[Scene change data]
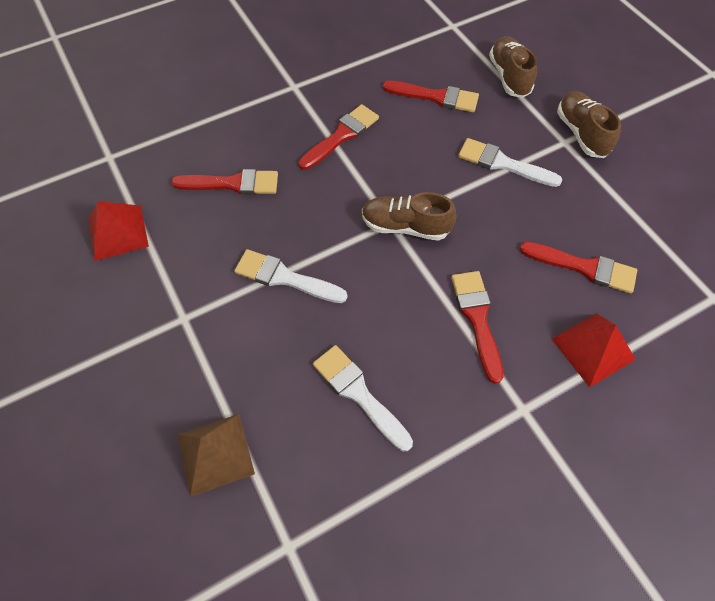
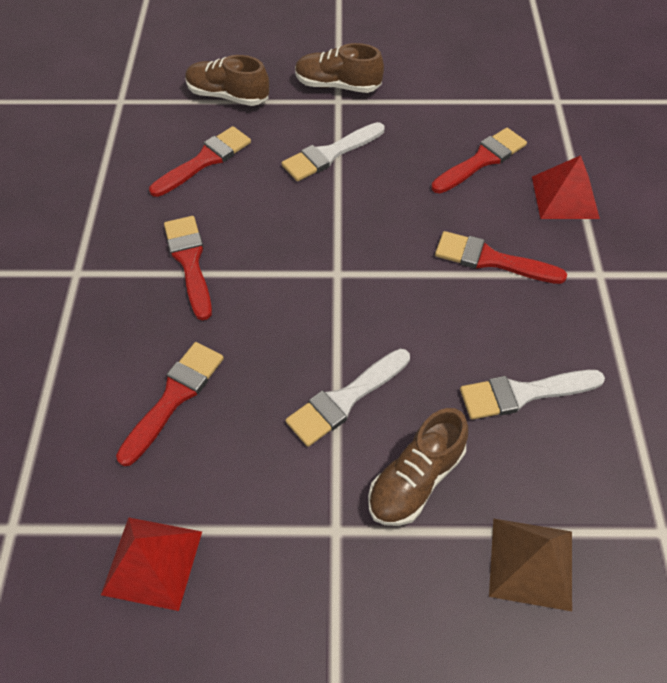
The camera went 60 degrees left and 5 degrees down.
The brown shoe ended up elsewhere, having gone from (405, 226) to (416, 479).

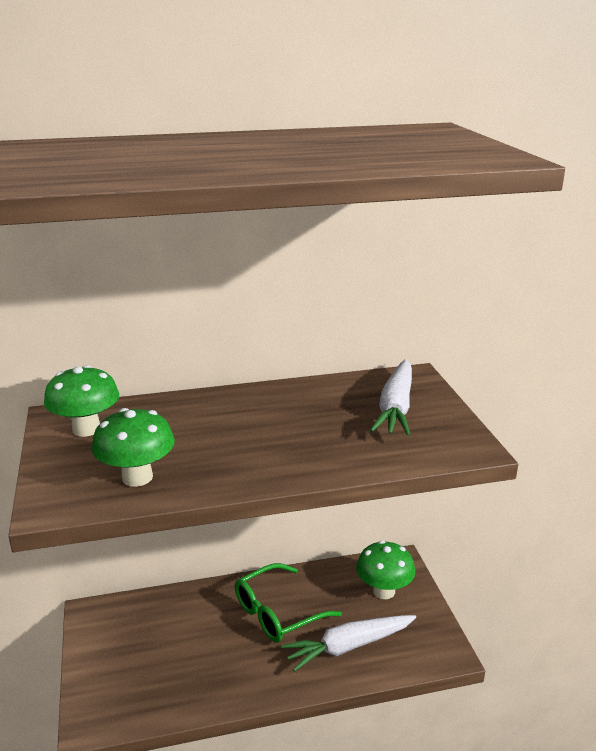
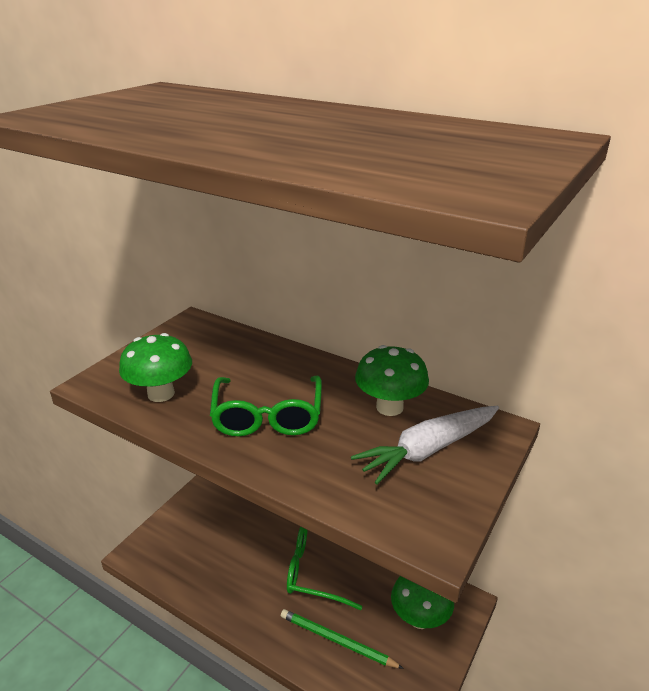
The camera went 45 degrees right and 5 degrees up.
The green mushroom ended up elsewhere, having gone from (86, 429) to (389, 407).
Where the white carrot stood at (348, 647), the green pencil came to stand at (337, 640).
The second view gained the green glasses at (267, 416).

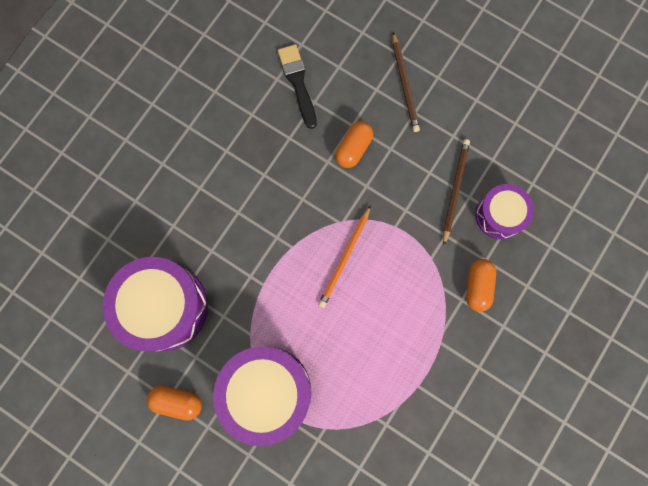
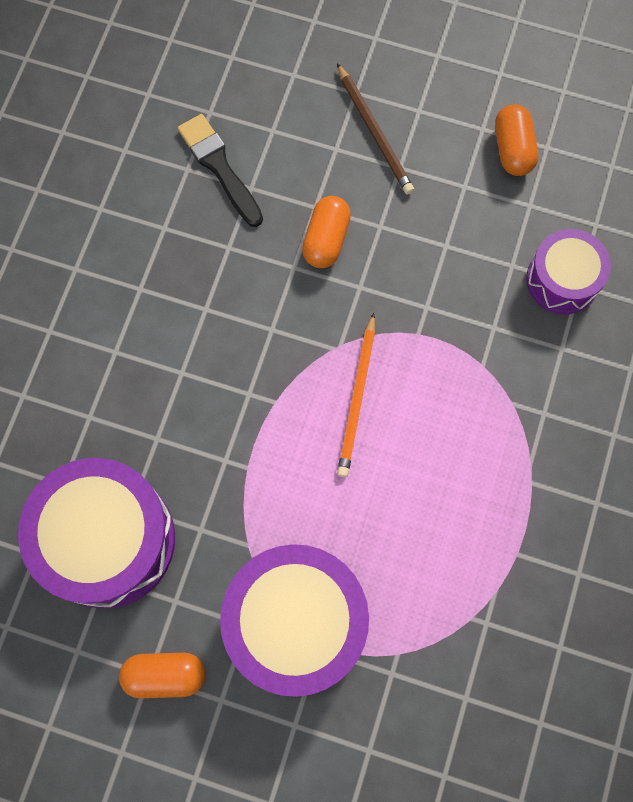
The camera went 15 degrees left and 5 degrees down.
The second view lost the brown pencil at (455, 190).
The orange capsule ended up elsewhere, having gone from (477, 286) to (513, 149).

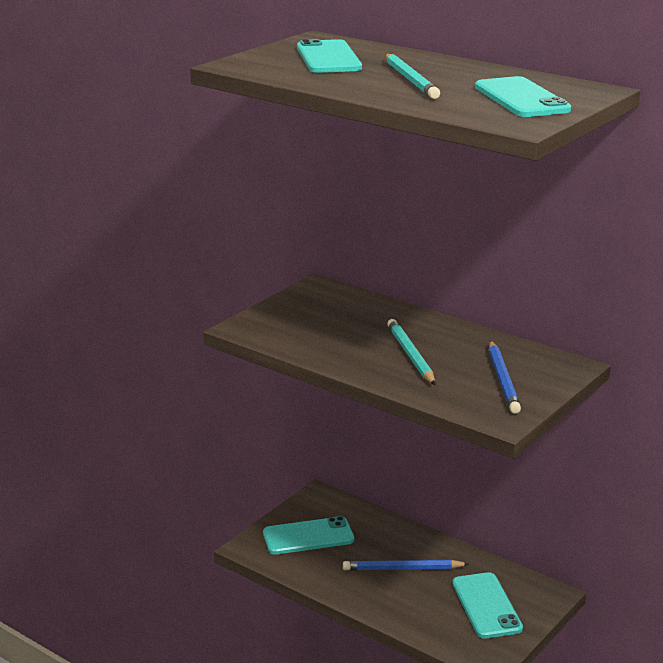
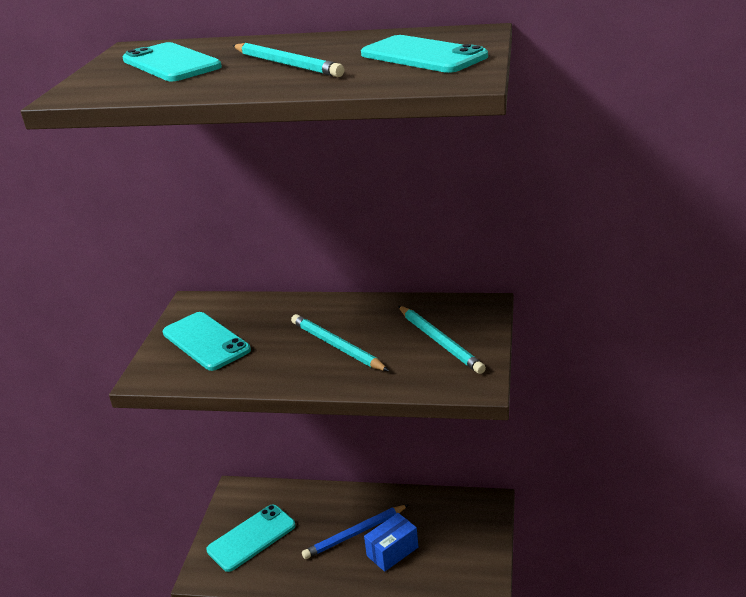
The camera went 25 degrees left and 5 degrees up.
What was the blue pencil at (503, 380) turned into the turquoise pencil at (440, 342).
The turquoise phone ended up elsewhere, having gone from (486, 606) to (206, 341).
The second view gained the blue box at (392, 551).

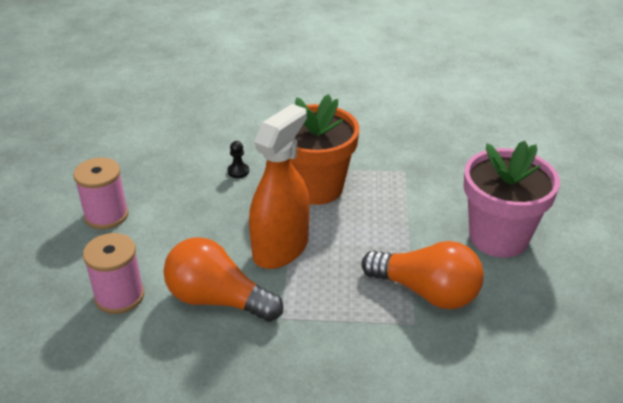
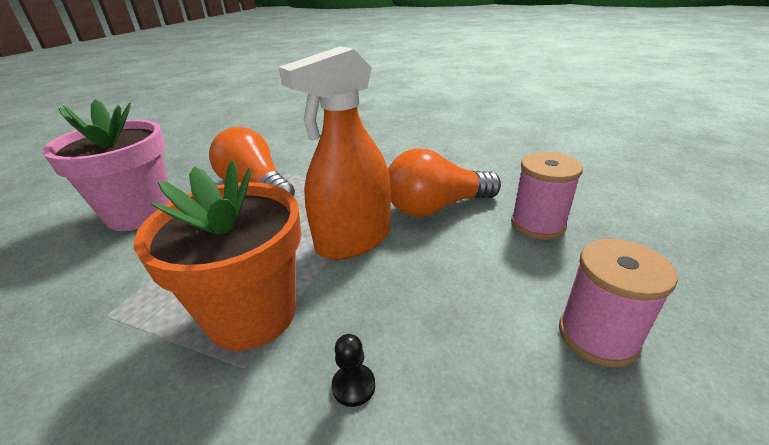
The camera went 160 degrees left and 5 degrees down.
The orange light bulb at (217, 299) ended up facing another way, 120 degrees clockwise from before.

— To do —
Output nothing but the records, word for word, and none of their pictures.

— Answer to this problem —
The camera went 60 degrees left and 5 degrees down.
The brown shoe ended up elsewhere, having gone from (405, 226) to (416, 479).

The camera went 45 degrees right and 5 degrees up.
The green mushroom ended up elsewhere, having gone from (86, 429) to (389, 407).
Where the white carrot stood at (348, 647), the green pencil came to stand at (337, 640).
The second view gained the green glasses at (267, 416).

The camera went 15 degrees left and 5 degrees down.
The second view lost the brown pencil at (455, 190).
The orange capsule ended up elsewhere, having gone from (477, 286) to (513, 149).

The camera went 25 degrees left and 5 degrees up.
What was the blue pencil at (503, 380) turned into the turquoise pencil at (440, 342).
The turquoise phone ended up elsewhere, having gone from (486, 606) to (206, 341).
The second view gained the blue box at (392, 551).

The camera went 160 degrees left and 5 degrees down.
The orange light bulb at (217, 299) ended up facing another way, 120 degrees clockwise from before.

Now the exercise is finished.